## WHAT IS NEEDED
Could you show all lines in the entries below that contain the string "none"?

## AVAILABLE RECORDS
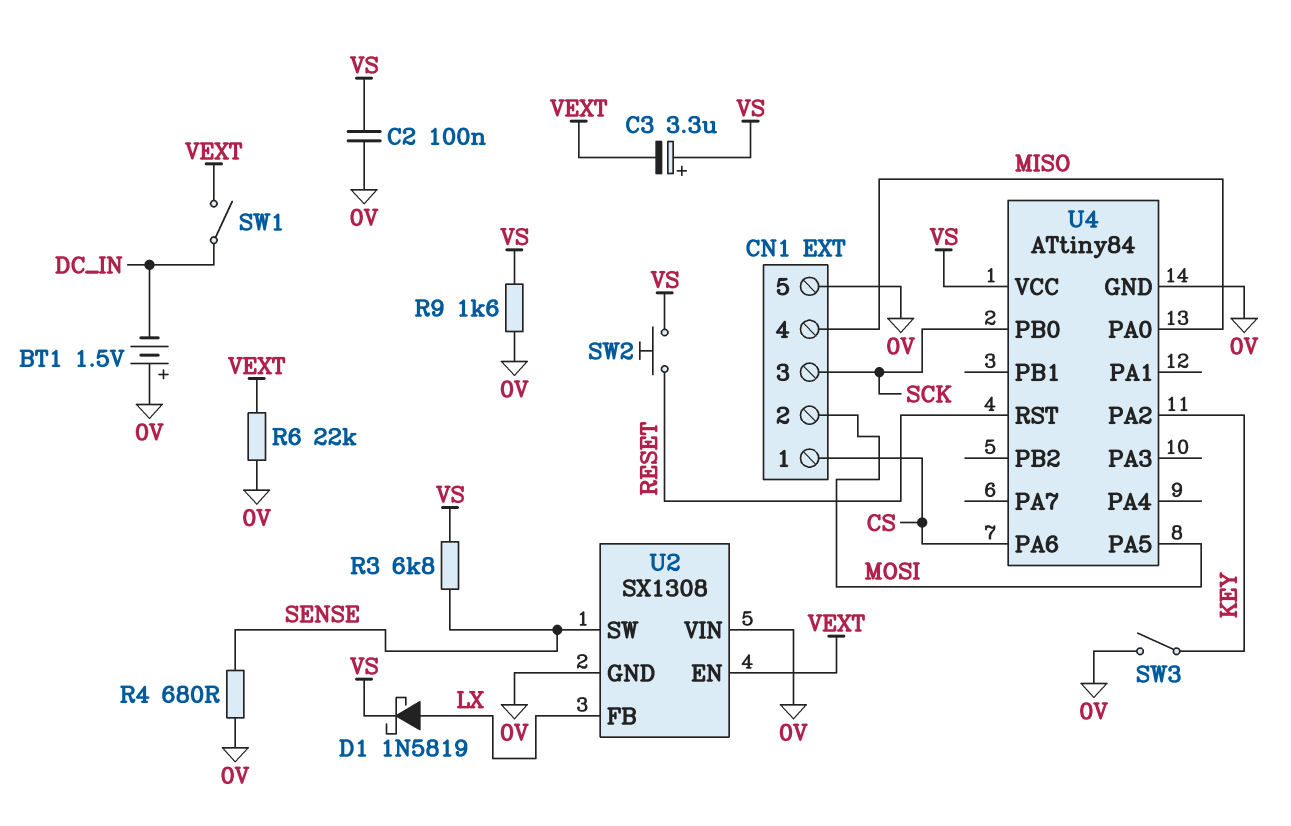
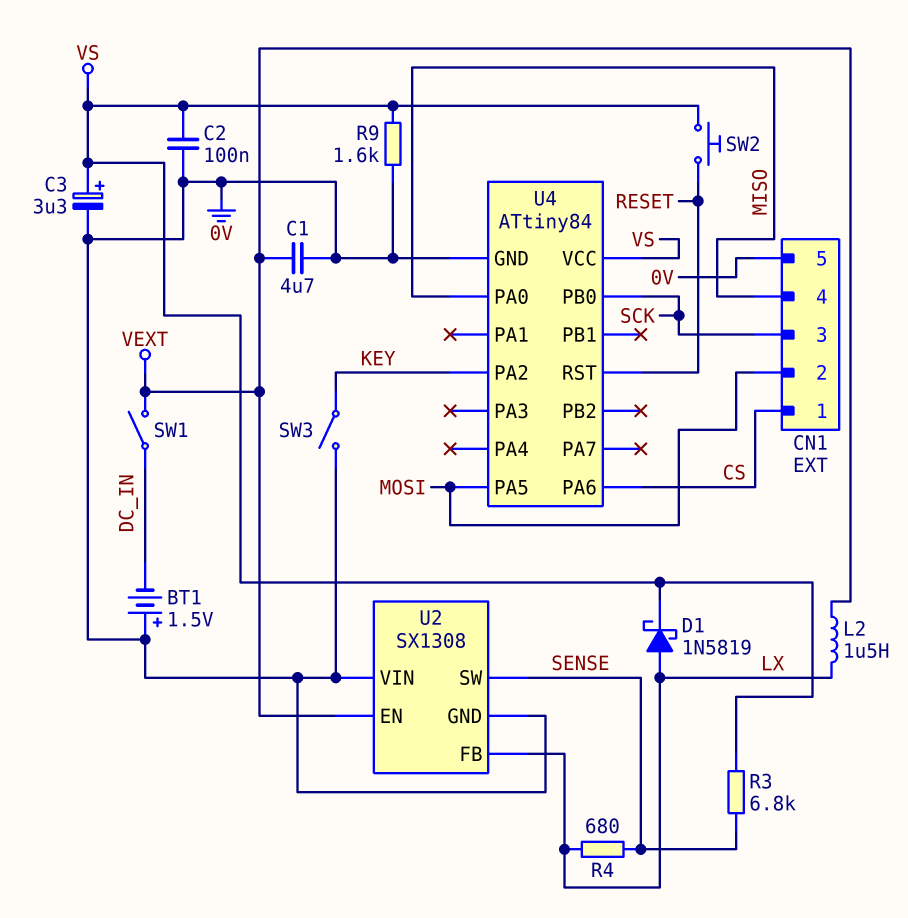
C1: none -> 4.7uF (0V, VEXT)
C3: 3.3uF (plus VS, minus VEXT) -> 3.3uF (plus VS, minus 0V)
L2: none -> 1.5uH (LX, VEXT)
R4: 680 (0V, SENSE) -> 680 (LX, SENSE)
R6: 22k (0V, VEXT) -> none

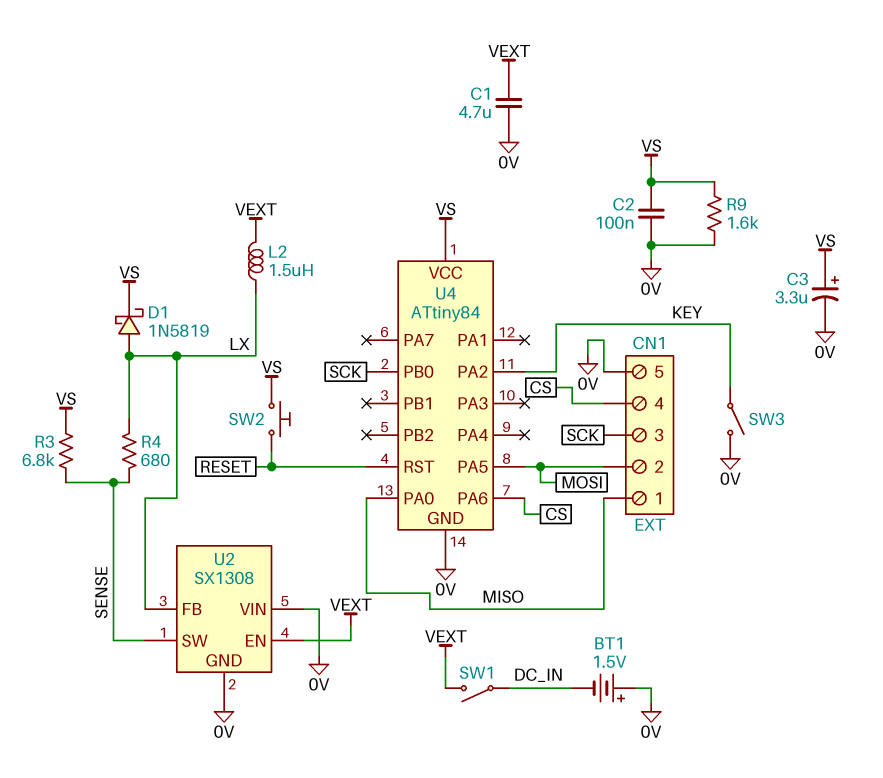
CN1 pin 1: CS -> MISO
CN1 pin 4: MISO -> CS

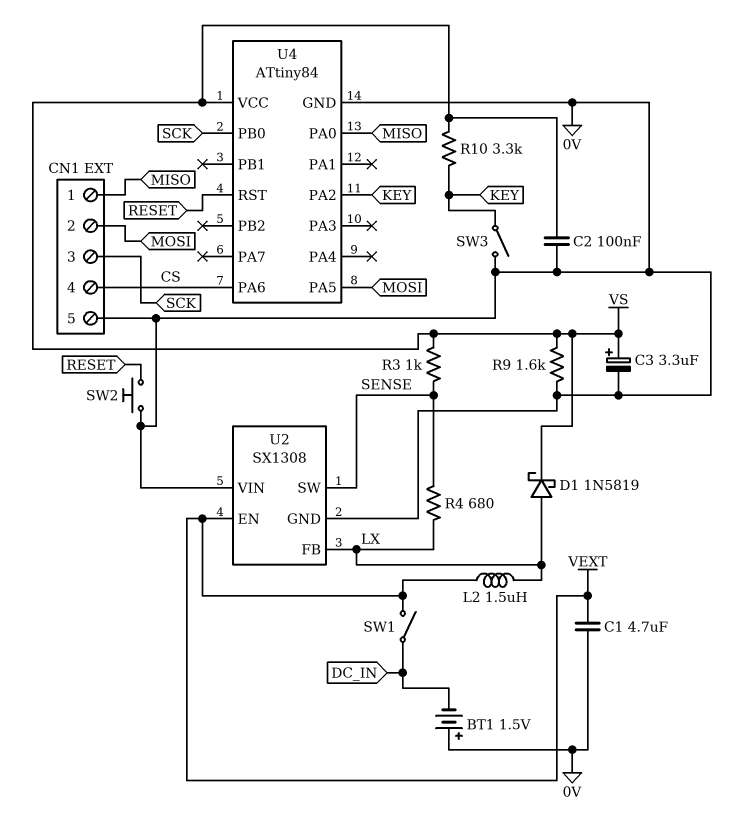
R3: 6.8k (SENSE, VS) -> 1k (SENSE, VS)
R10: none -> 3.3k (KEY, VS)
SW2: button (RESET, VS) -> button (0V, RESET)

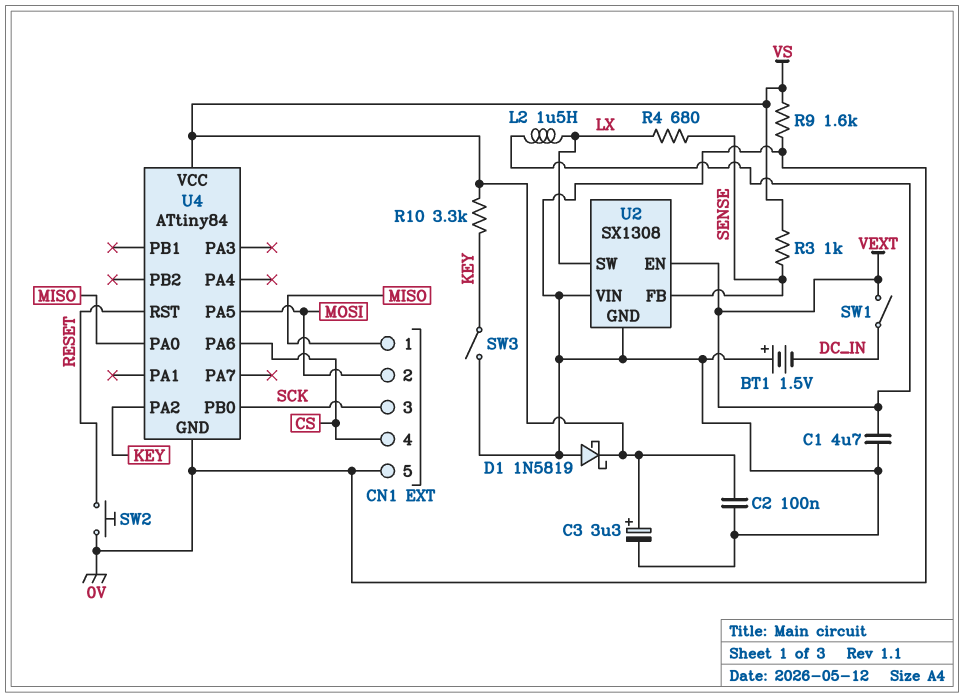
D1: schottky 1N5819 (A LX, K VS) -> schottky 1N5819 (A 0V, K VS)
U2 pin FB: LX -> SENSE
U2 pin SW: SENSE -> LX

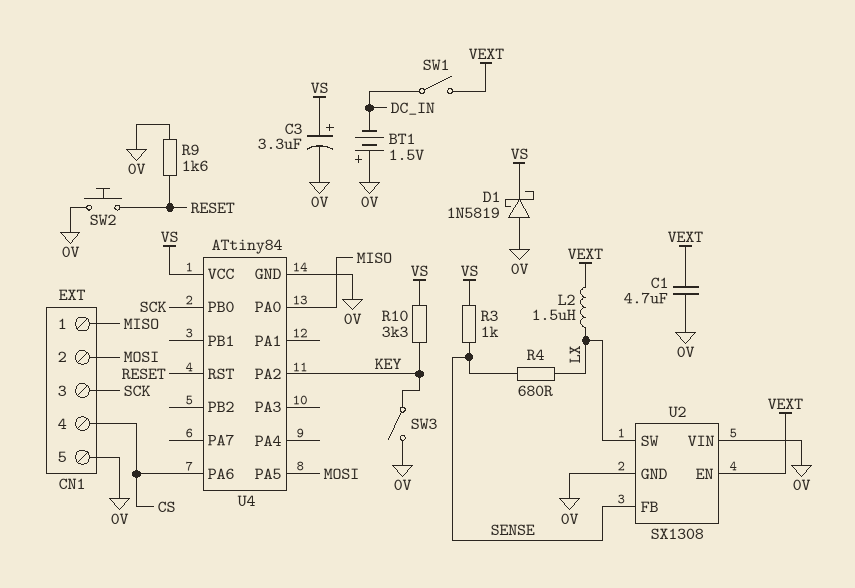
C2: 100nF (0V, VS) -> none
R9: 1.6k (0V, VS) -> 1.6k (0V, RESET)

## RESULT FOR THIS EXERCISE
C1: none -> 4.7uF (0V, VEXT)
L2: none -> 1.5uH (LX, VEXT)
R6: 22k (0V, VEXT) -> none
R10: none -> 3.3k (KEY, VS)
C2: 100nF (0V, VS) -> none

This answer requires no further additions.